▶ [WORK ORDER] Would you copy each line of the data below that has "recoloured"?
### RECORDS ###
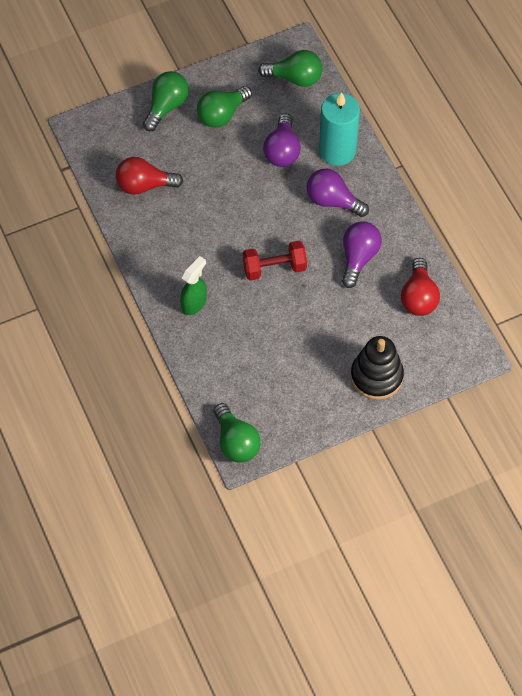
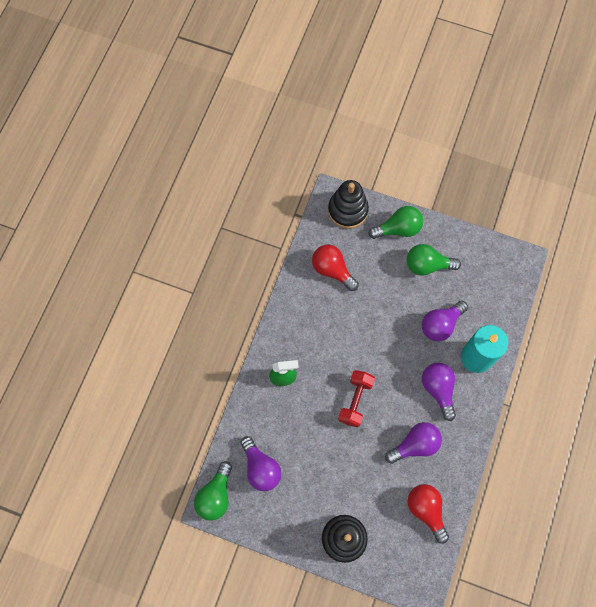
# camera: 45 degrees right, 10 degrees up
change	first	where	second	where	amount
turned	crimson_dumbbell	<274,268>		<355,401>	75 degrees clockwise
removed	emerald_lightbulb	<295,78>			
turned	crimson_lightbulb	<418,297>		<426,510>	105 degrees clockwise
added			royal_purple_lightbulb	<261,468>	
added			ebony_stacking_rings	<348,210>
###
### RECORDS ###
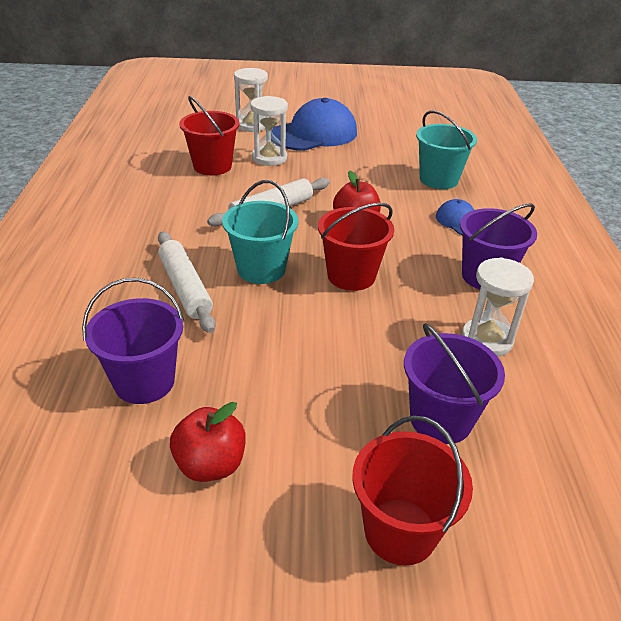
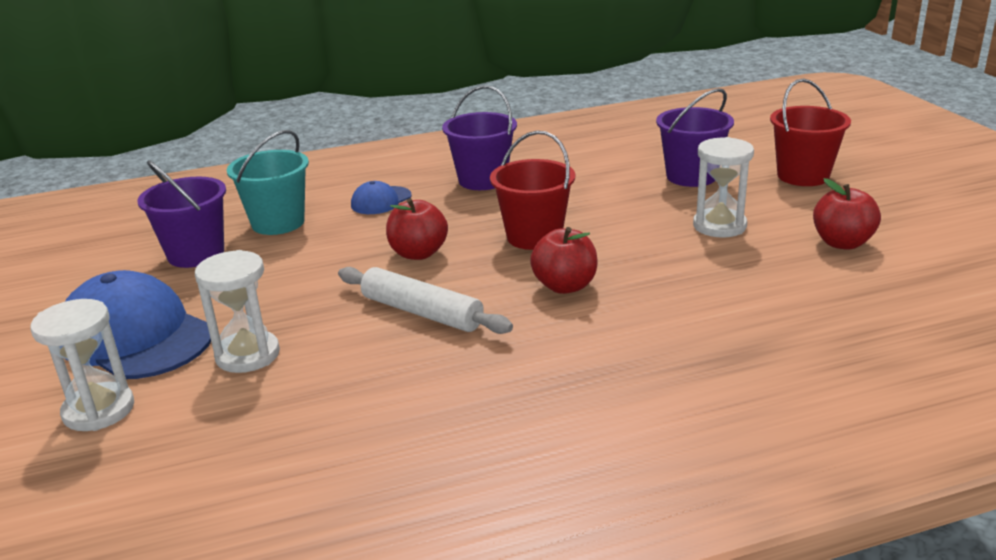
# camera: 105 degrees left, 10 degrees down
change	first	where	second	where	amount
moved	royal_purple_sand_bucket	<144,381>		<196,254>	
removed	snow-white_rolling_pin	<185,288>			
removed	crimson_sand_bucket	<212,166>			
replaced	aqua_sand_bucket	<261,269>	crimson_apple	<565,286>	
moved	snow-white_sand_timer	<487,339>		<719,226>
###
### RECORDS ###
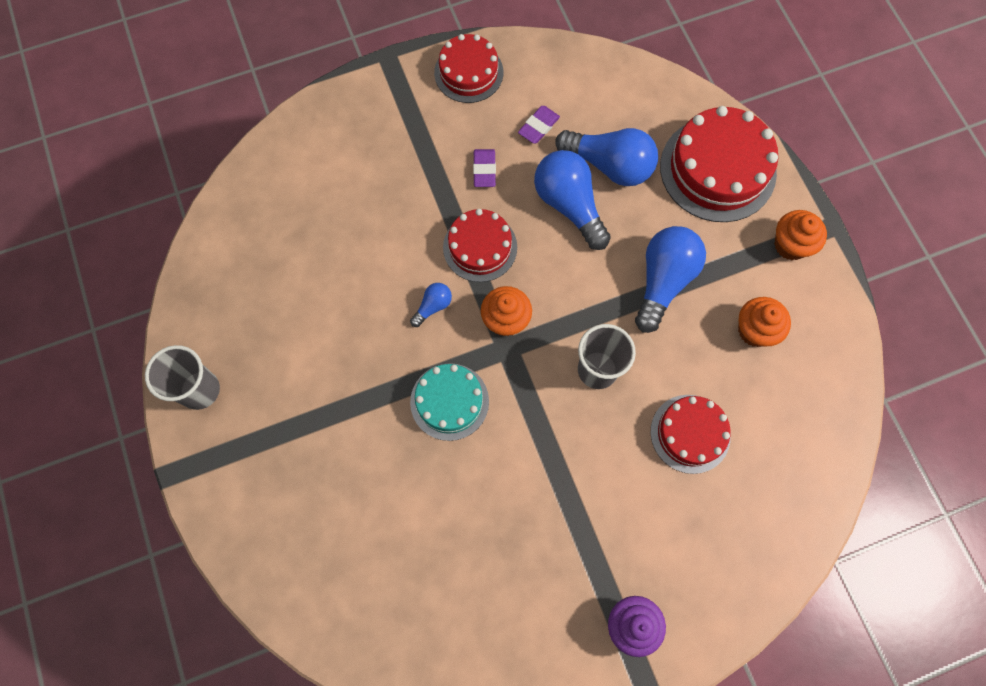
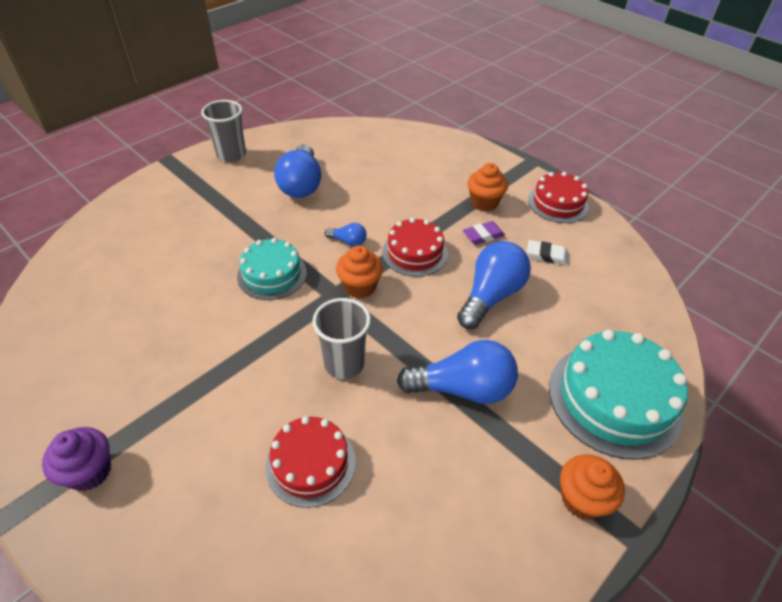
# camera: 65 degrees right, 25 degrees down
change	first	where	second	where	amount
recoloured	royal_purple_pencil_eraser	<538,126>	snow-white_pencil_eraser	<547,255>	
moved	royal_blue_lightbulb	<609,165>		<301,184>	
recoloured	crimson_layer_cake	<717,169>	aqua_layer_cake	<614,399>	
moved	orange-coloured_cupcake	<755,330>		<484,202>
###
▶ [REPLY TO THE EXERCISE]
recoloured	royal_purple_pencil_eraser	<538,126>	snow-white_pencil_eraser	<547,255>	
recoloured	crimson_layer_cake	<717,169>	aqua_layer_cake	<614,399>	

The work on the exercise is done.